==== Record excerpts ====

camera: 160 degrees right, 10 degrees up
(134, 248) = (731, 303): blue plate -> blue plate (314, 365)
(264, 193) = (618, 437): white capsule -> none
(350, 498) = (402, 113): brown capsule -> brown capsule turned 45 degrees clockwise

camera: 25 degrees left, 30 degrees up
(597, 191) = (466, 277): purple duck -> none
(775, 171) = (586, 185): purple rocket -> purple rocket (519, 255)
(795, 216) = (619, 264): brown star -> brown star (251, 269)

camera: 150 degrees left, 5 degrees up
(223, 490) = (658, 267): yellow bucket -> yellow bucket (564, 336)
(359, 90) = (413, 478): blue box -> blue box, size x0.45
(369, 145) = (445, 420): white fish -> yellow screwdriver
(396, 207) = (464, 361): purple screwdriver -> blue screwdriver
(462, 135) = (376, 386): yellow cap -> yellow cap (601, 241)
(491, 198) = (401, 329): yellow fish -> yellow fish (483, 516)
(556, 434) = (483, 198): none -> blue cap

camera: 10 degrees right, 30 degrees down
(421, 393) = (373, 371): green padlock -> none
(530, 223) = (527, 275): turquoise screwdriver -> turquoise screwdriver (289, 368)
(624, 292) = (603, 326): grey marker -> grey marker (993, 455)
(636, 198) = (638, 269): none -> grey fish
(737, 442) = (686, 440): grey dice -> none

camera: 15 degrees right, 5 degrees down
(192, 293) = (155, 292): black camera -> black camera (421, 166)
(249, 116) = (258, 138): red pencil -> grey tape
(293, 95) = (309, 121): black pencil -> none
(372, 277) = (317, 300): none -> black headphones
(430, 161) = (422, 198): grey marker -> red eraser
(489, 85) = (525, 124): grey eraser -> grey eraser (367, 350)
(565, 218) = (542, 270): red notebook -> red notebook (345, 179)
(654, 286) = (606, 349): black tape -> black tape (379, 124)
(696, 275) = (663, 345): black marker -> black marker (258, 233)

====

**Task to carry out**
Above are the entries. Quote exactly the lines from the one bearing "(134, 248) = (731, 303): blue" through the one bearing "(293, 95) = (309, 121): black pencil -> none".

**Result for this task**
(134, 248) = (731, 303): blue plate -> blue plate (314, 365)
(264, 193) = (618, 437): white capsule -> none
(350, 498) = (402, 113): brown capsule -> brown capsule turned 45 degrees clockwise

camera: 25 degrees left, 30 degrees up
(597, 191) = (466, 277): purple duck -> none
(775, 171) = (586, 185): purple rocket -> purple rocket (519, 255)
(795, 216) = (619, 264): brown star -> brown star (251, 269)

camera: 150 degrees left, 5 degrees up
(223, 490) = (658, 267): yellow bucket -> yellow bucket (564, 336)
(359, 90) = (413, 478): blue box -> blue box, size x0.45
(369, 145) = (445, 420): white fish -> yellow screwdriver
(396, 207) = (464, 361): purple screwdriver -> blue screwdriver
(462, 135) = (376, 386): yellow cap -> yellow cap (601, 241)
(491, 198) = (401, 329): yellow fish -> yellow fish (483, 516)
(556, 434) = (483, 198): none -> blue cap

camera: 10 degrees right, 30 degrees down
(421, 393) = (373, 371): green padlock -> none
(530, 223) = (527, 275): turquoise screwdriver -> turquoise screwdriver (289, 368)
(624, 292) = (603, 326): grey marker -> grey marker (993, 455)
(636, 198) = (638, 269): none -> grey fish
(737, 442) = (686, 440): grey dice -> none

camera: 15 degrees right, 5 degrees down
(192, 293) = (155, 292): black camera -> black camera (421, 166)
(249, 116) = (258, 138): red pencil -> grey tape
(293, 95) = (309, 121): black pencil -> none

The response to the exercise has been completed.